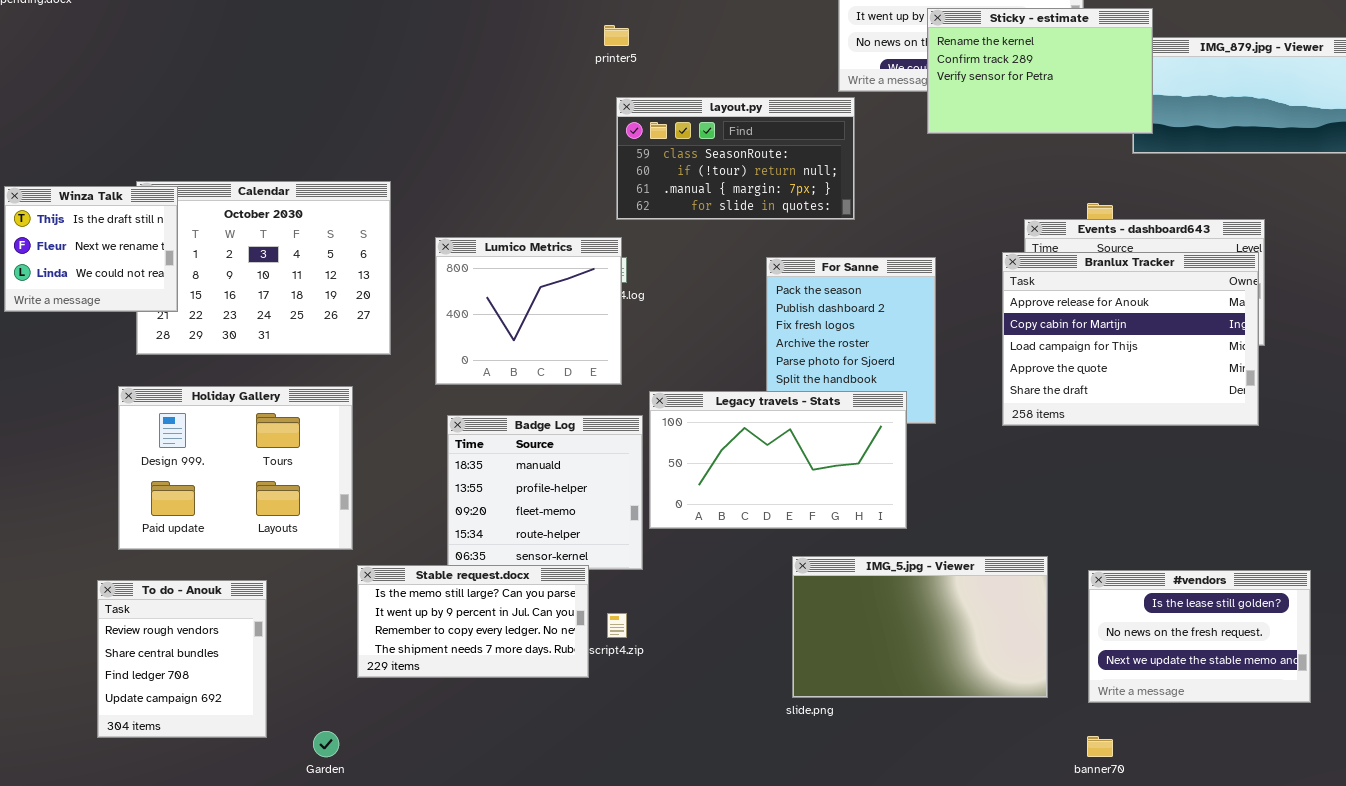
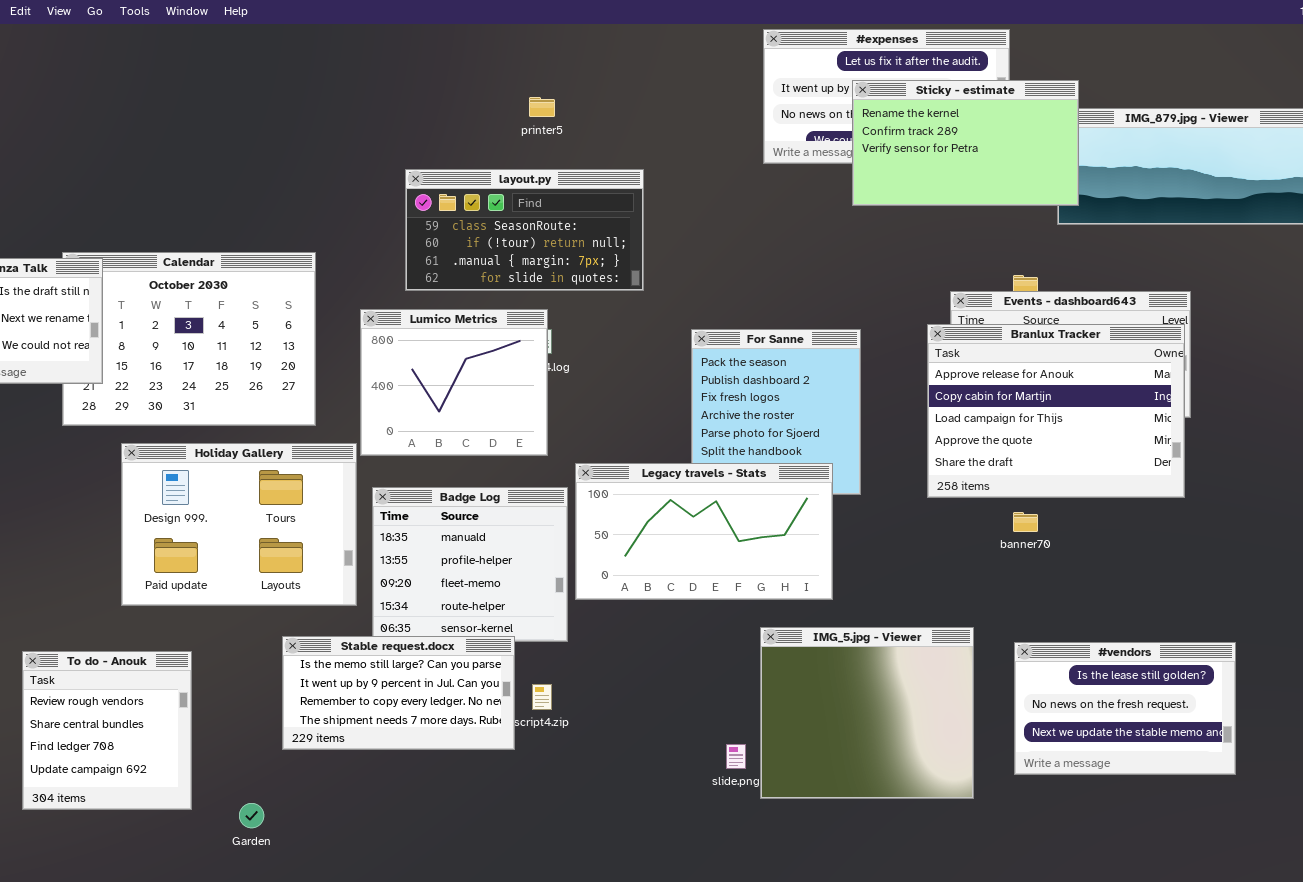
layout.py: [616,97,855,220] -> [405,169,644,291], moved
Holiday Gallery: [118,386,353,550] -> [121,443,357,606], moved
IMG_5.jpg - Viewer: [792,556,1048,698] -> [760,627,974,799], resized
banner70: [1087,736,1113,757] -> [1013,512,1038,532], moved

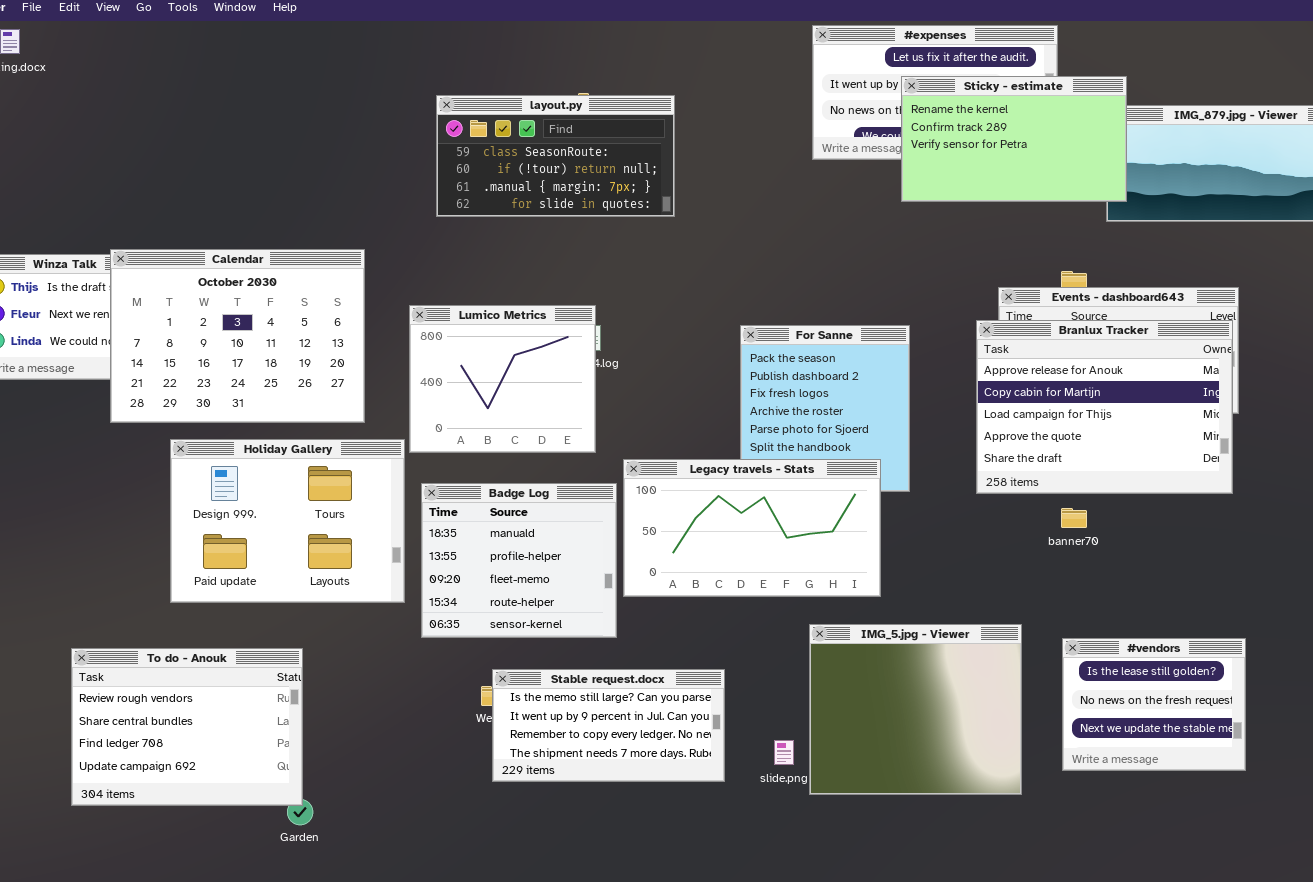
layout.py: [405,169,644,291] -> [436,95,675,217], moved
Calendar: [62,252,316,426] -> [110,249,365,423], raised
Stable request.docx: [282,636,515,750] -> [492,669,725,782], moved
#vendors: [1014,642,1236,775] -> [1062,638,1246,771], resized
To do - Anouk: [22,651,192,810] -> [71,648,303,806], resized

| PROBLEM TO SOLVE |
With the pictures removed, return the full listing exactly as given.

| TASK ANSWER |
layout.py: [616,97,855,220] -> [405,169,644,291], moved
Holiday Gallery: [118,386,353,550] -> [121,443,357,606], moved
IMG_5.jpg - Viewer: [792,556,1048,698] -> [760,627,974,799], resized
banner70: [1087,736,1113,757] -> [1013,512,1038,532], moved

layout.py: [405,169,644,291] -> [436,95,675,217], moved
Calendar: [62,252,316,426] -> [110,249,365,423], raised
Stable request.docx: [282,636,515,750] -> [492,669,725,782], moved
#vendors: [1014,642,1236,775] -> [1062,638,1246,771], resized
To do - Anouk: [22,651,192,810] -> [71,648,303,806], resized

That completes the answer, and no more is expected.